## INFORMATION
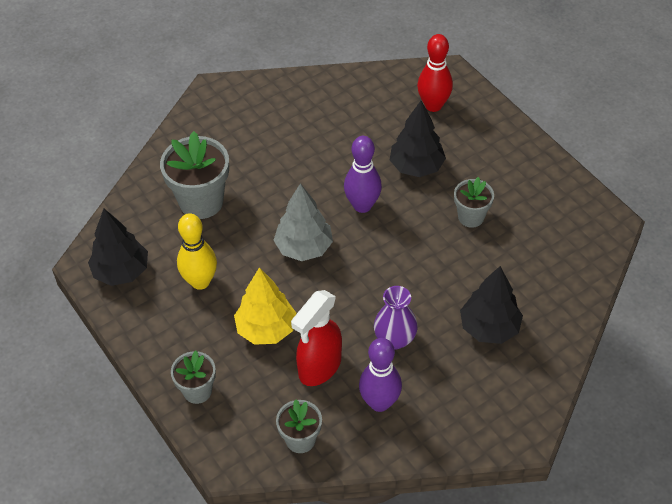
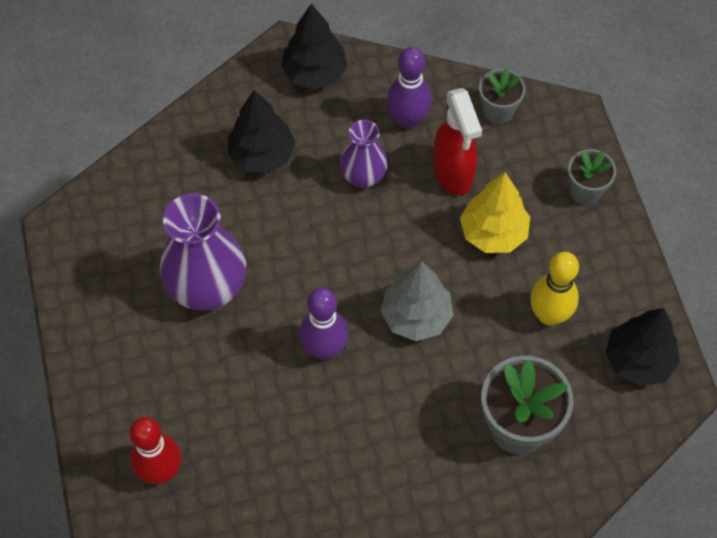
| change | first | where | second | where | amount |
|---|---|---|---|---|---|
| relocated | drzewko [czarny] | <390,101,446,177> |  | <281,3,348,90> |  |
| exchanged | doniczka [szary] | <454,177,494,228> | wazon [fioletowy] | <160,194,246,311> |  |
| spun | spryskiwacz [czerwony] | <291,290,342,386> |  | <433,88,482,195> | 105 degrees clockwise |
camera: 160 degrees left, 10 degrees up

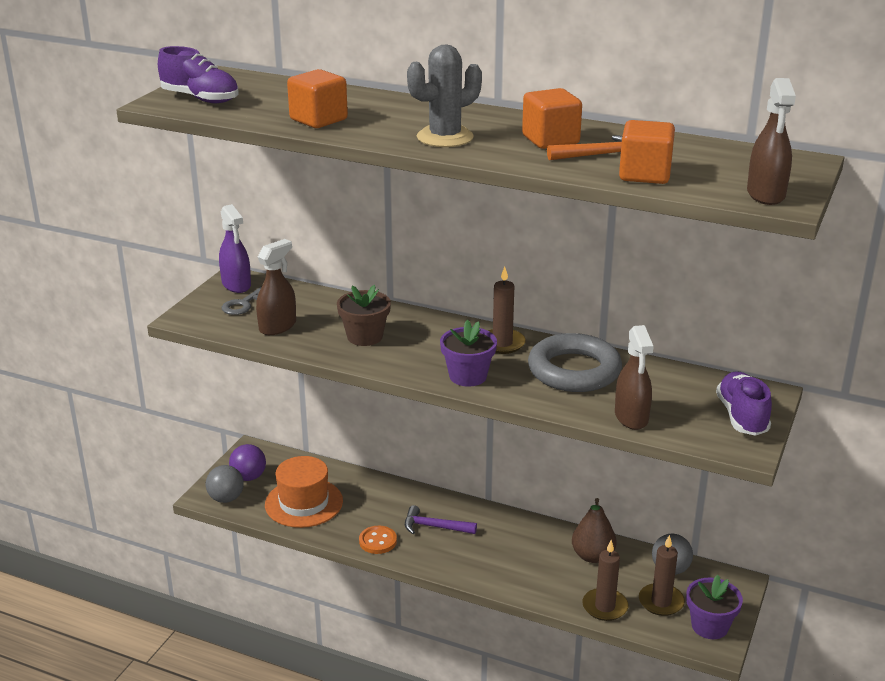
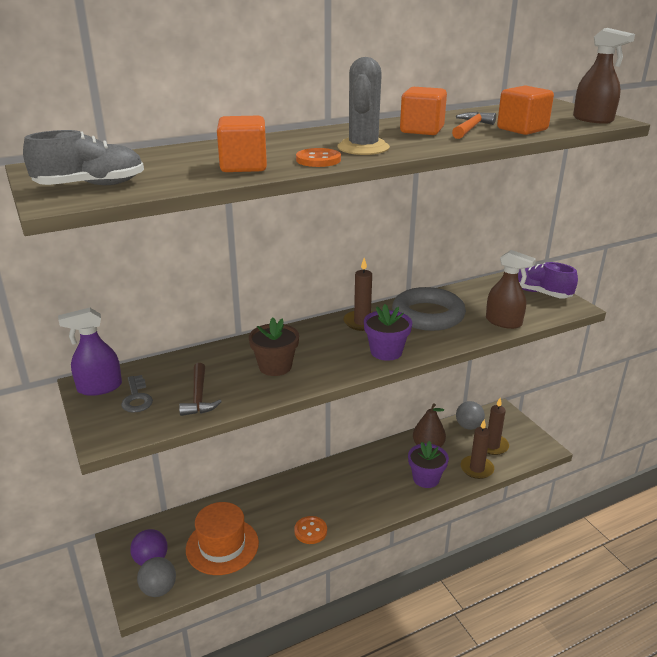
| change | first | where | second | where | amount |
|---|---|---|---|---|---|
| colour | but [fioletowy] | <158,46,238,103> | but [szary] | <23,130,144,185> |  |
| spun | spryskiwacz [fioletowy] | <219,204,251,293> |  | <58,308,122,396> | 150 degrees clockwise |
| exchanged | spryskiwacz [brązowy] | <256,239,296,335> | młotek [brązowy] | <179,363,222,416> |  |
| missing | młotek [fioletowy] | <405,505,477,534> |  |  |  |
| relocated | doniczka [fioletowy] | <686,575,743,639> |  | <408,441,449,488> |  |
| appeared |  |  | guzik [pomarańczowy] | <296,148,341,167> |  |
camera: 50 degrees left, 0 degrees up

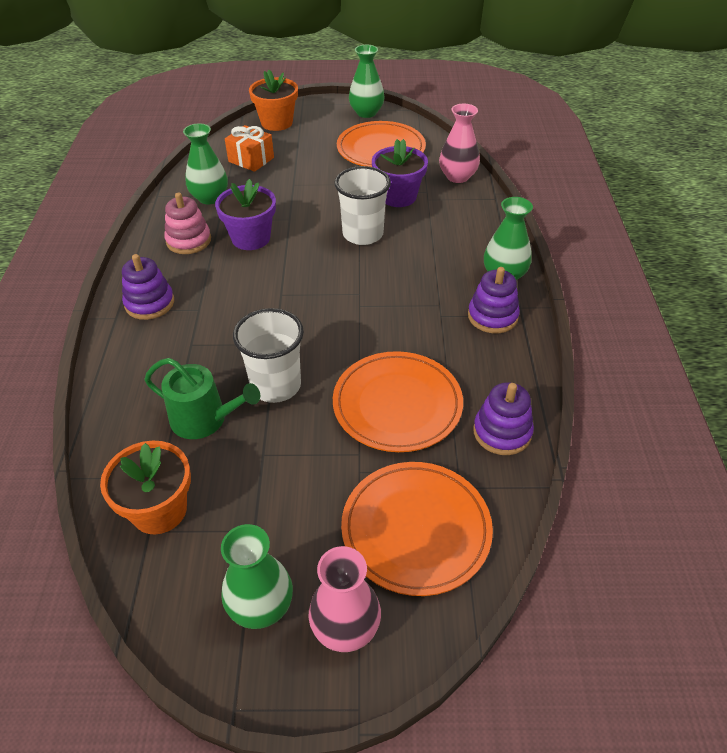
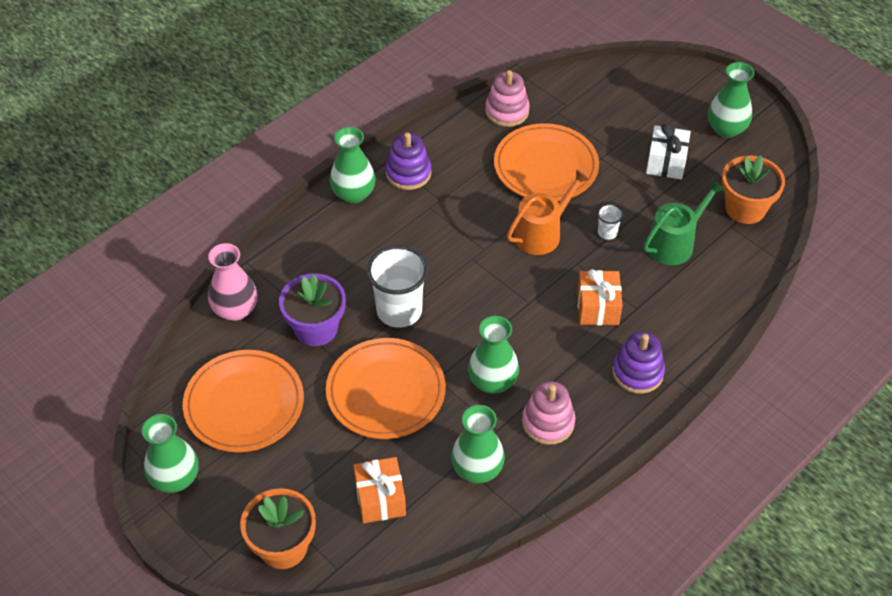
| change | first | where | second | where | amount |
|---|---|---|---|---|---|
| exchanged | doniczka [fioletowy] | <215,179,276,250> | wazon [zielony] | <468,316,519,394> |  |
| size | szklanka [biały] | <233,308,304,403> |  | <597,204,624,240> | x0.46 |
| spun | konewka [zielony] | <144,358,260,439> |  | <643,180,725,265> | 75 degrees clockwise |
| colour | zabawka nakładanka [fioletowy] | <473,382,534,455> | zabawka nakładanka [różowy] | <485,70,530,127> |  |
| relocated | talerz [pomarańczowy] | <341,462,493,596> |  | <326,338,446,439> |  |
| missing | wazon [różowy] | <308,546,381,652> |  |  |  |
| appeared |  |  | prezent [biały] | <646,124,691,179> |  |
| appeared |  |  | konewka [pomarańczowy] | <507,169,589,255> |  |
| appeared |  |  | prezent [pomarańczowy] | <577,269,623,325> |  |
camera: 135 degrees left, 5 degrees up

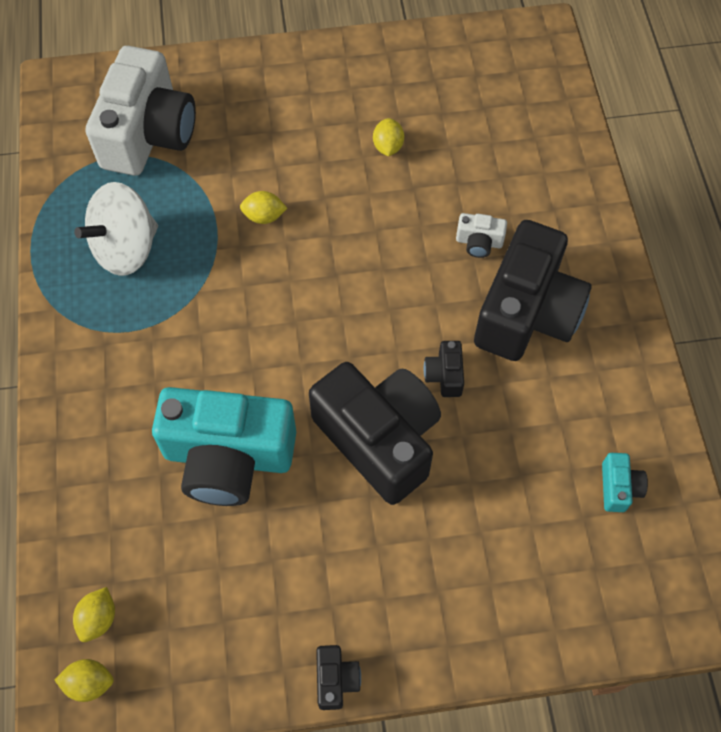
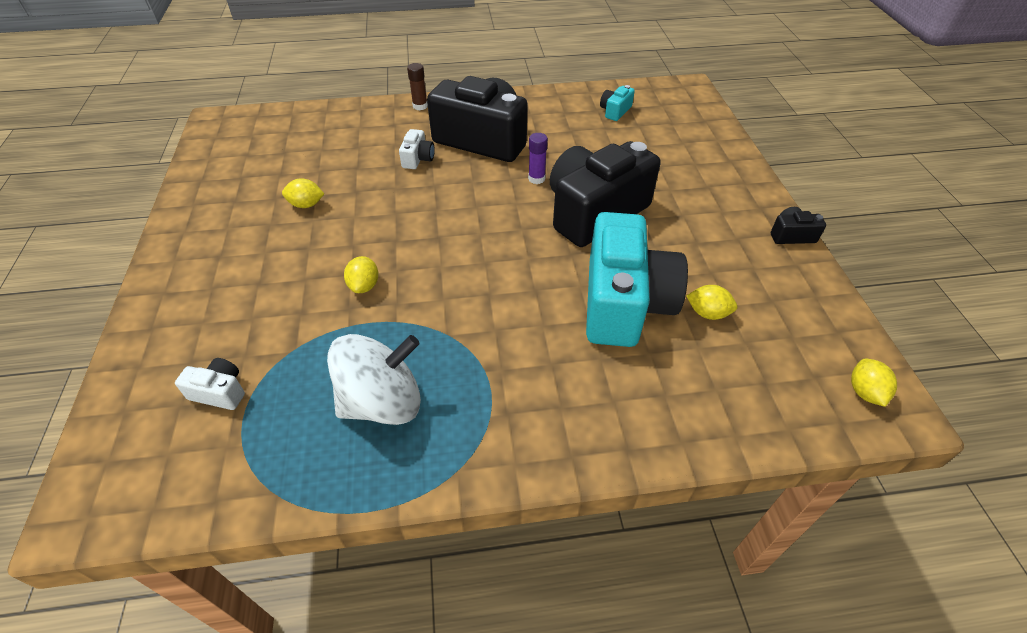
| change | first | where | second | where | amount |
|---|---|---|---|---|---|
| size | aparat fotograficzny [biały] | <86,46,196,176> |  | <175,358,245,410> | x0.41 |
| spun | bączek [biały] | <74,182,158,276> |  | <327,334,421,425> | 75 degrees counterclockwise |
| exchanged | aparat fotograficzny [czarny] | <424,341,464,397> | klej w sztyfcie [fioletowy] | <528,133,548,184> |  |
| spun | aparat fotograficzny [turkusowy] | <602,453,648,512> |  | <600,85,635,121> | 60 degrees counterclockwise |
| relocated | cytryna [żółty] | <73,587,115,642> |  | <686,285,737,320> |  |
| appeared |  |  | klej w sztyfcie [brązowy] | <407,63,428,110> |  |
camera: 90 degrees left, 15 degrees down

## TASK DIRECTIONS
Scan the material for lines with the word "różowy", and copy each line you find.

## ANSWER TO THIS EXERCISE
| colour | zabawka nakładanka [fioletowy] | <473,382,534,455> | zabawka nakładanka [różowy] | <485,70,530,127> |  |
| missing | wazon [różowy] | <308,546,381,652> |  |  |  |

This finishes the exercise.